--- START ---

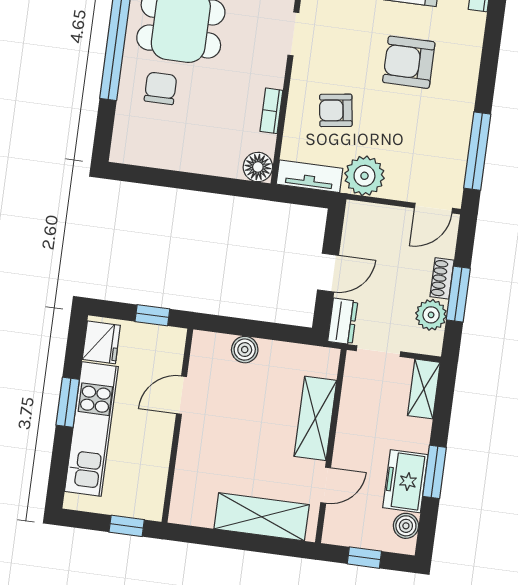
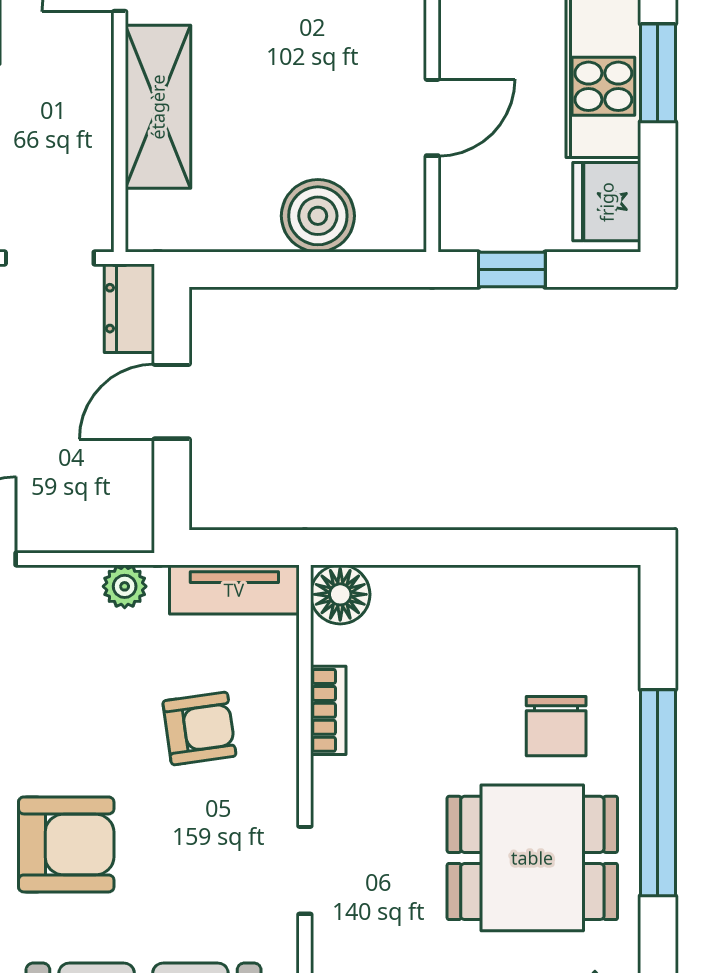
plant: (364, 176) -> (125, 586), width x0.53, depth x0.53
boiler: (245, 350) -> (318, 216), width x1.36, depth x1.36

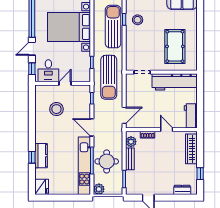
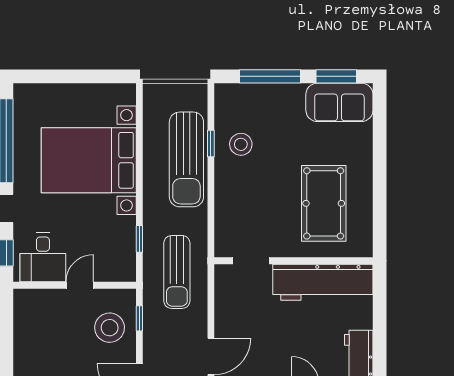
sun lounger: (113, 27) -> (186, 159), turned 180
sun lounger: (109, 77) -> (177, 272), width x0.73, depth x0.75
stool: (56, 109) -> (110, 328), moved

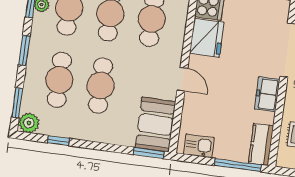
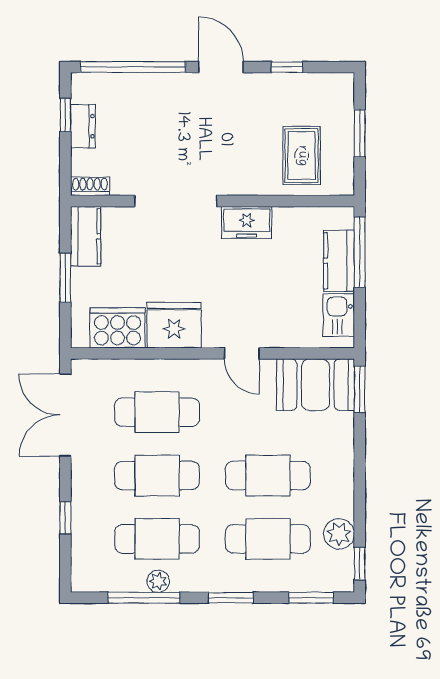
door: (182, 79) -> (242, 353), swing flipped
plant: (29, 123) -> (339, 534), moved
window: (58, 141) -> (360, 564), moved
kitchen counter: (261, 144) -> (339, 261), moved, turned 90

--- END ---
--- START ---

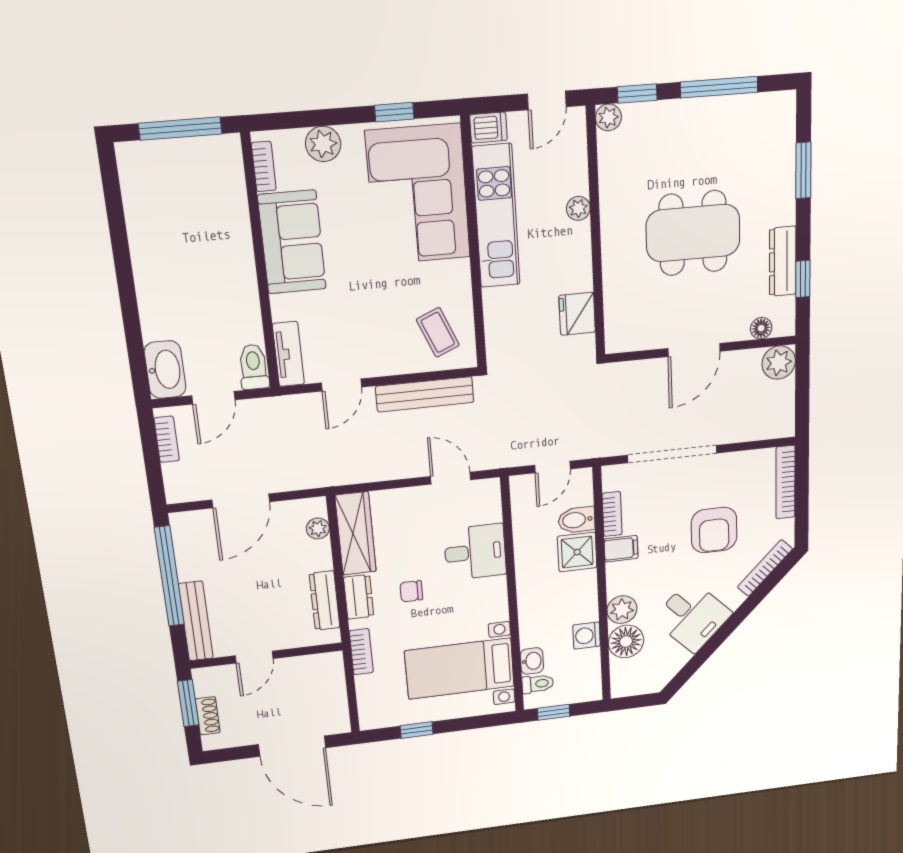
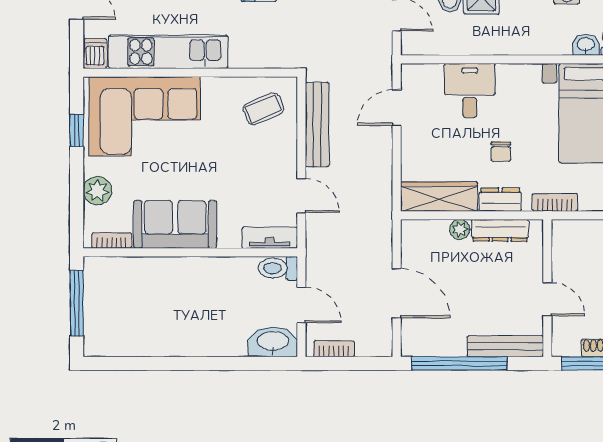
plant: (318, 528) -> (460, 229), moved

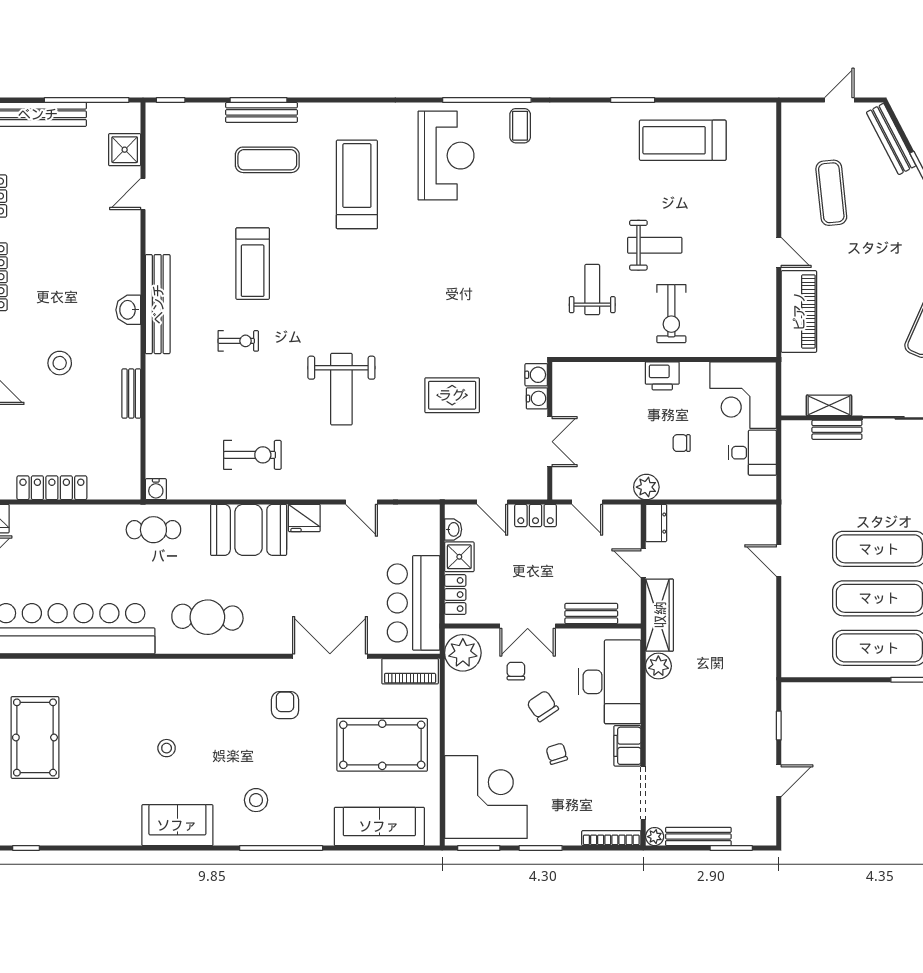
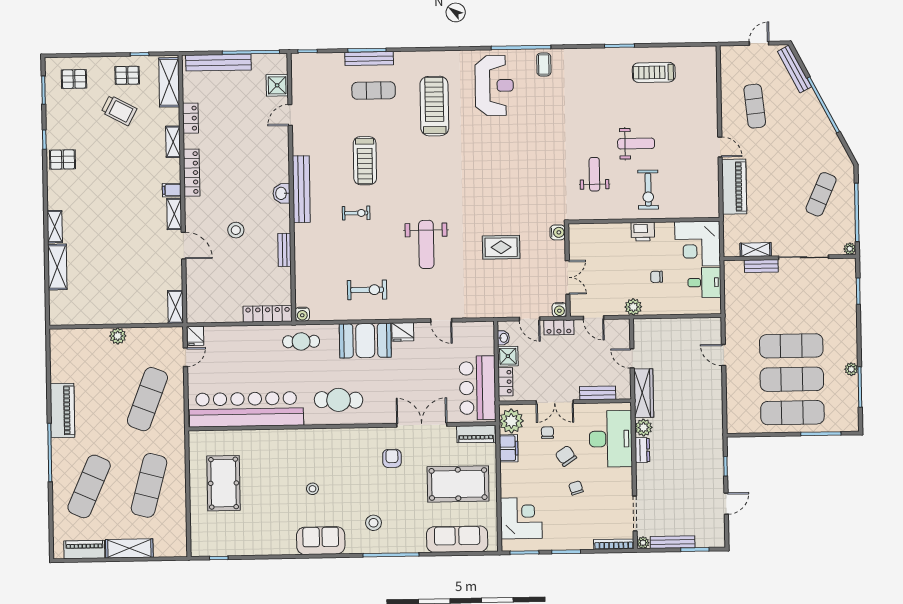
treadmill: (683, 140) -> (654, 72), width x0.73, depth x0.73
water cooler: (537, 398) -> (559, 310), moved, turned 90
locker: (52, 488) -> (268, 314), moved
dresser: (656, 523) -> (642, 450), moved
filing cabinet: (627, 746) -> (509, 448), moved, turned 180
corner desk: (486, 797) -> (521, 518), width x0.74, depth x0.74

--- END ---

**Task description**: From the records above, copy only the lines starting with the line that holds "filing cabinet: (627, 746)" and going on through the line that holds "corner desk: (486, 797)", exactly as written.

**Output for this task**:
filing cabinet: (627, 746) -> (509, 448), moved, turned 180
corner desk: (486, 797) -> (521, 518), width x0.74, depth x0.74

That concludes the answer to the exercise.